* **DIRECTIONS**: Please copy the leading lines of the entries below exactly, concluding with the line in which "green ball [94,173,135,211]" occurs.

* **DATASET ENTRIES**:
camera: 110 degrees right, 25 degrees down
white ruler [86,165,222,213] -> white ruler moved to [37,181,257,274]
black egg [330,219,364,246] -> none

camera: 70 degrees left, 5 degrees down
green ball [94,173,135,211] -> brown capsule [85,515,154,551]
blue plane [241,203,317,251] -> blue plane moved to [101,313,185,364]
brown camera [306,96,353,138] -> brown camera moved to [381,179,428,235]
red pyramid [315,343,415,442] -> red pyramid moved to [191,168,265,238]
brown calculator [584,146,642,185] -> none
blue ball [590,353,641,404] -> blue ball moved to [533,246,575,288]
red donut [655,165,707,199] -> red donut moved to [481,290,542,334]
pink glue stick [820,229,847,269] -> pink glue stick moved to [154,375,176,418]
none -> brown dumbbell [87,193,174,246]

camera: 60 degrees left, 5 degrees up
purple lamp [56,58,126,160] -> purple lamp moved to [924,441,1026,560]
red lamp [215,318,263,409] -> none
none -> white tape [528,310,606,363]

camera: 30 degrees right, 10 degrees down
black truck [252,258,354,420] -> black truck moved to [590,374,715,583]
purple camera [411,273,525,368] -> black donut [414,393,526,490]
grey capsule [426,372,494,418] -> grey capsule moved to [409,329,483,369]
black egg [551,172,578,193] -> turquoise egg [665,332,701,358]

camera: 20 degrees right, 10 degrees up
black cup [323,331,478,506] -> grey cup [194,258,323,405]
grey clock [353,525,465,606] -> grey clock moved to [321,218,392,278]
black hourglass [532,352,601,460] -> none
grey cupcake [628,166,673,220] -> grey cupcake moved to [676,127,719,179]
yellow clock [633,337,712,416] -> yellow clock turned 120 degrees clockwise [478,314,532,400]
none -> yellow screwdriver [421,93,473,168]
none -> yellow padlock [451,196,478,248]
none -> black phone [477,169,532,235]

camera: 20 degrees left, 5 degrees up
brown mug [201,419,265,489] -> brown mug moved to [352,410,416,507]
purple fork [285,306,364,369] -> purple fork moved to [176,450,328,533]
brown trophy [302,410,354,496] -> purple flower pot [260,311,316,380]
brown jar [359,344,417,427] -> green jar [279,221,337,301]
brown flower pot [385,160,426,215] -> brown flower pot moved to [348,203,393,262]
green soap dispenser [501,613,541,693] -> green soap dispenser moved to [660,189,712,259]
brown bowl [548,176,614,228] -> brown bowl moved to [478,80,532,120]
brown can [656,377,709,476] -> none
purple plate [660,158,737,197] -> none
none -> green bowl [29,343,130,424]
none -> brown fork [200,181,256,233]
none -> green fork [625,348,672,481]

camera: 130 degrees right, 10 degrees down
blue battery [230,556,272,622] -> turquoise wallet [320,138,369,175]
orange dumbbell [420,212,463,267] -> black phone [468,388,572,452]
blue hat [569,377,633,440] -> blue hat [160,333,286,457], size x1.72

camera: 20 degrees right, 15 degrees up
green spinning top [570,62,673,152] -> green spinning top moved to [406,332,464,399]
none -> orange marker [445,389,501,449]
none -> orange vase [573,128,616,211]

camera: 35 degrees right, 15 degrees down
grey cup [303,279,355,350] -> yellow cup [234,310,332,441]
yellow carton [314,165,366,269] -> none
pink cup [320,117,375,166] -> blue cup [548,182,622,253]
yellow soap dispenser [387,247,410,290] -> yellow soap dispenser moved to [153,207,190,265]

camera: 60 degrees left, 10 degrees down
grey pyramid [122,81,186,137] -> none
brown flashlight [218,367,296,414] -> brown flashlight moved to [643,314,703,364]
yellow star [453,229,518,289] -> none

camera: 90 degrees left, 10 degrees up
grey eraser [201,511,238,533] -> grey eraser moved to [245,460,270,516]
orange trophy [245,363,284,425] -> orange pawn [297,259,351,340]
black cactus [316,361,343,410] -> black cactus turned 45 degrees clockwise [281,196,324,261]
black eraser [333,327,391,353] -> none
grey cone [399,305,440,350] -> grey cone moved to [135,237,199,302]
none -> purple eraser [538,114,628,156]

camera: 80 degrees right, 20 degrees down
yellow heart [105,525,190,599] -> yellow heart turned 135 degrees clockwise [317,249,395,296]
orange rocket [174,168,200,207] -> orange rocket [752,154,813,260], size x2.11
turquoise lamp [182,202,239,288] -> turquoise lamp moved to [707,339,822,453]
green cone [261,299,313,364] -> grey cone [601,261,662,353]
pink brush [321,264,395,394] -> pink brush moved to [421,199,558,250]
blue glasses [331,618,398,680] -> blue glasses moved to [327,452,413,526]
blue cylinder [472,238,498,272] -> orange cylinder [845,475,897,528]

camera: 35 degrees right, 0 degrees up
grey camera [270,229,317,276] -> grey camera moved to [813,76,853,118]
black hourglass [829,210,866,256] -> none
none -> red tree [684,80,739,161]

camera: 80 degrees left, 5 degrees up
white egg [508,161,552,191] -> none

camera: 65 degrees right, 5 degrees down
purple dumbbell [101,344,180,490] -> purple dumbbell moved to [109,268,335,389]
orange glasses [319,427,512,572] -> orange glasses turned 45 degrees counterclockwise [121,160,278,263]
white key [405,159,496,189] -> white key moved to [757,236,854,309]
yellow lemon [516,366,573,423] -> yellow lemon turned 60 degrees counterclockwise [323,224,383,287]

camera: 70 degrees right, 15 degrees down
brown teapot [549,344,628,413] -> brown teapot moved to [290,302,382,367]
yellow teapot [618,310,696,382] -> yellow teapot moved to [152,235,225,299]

* **TASK RESULT**:
camera: 110 degrees right, 25 degrees down
white ruler [86,165,222,213] -> white ruler moved to [37,181,257,274]
black egg [330,219,364,246] -> none

camera: 70 degrees left, 5 degrees down
green ball [94,173,135,211] -> brown capsule [85,515,154,551]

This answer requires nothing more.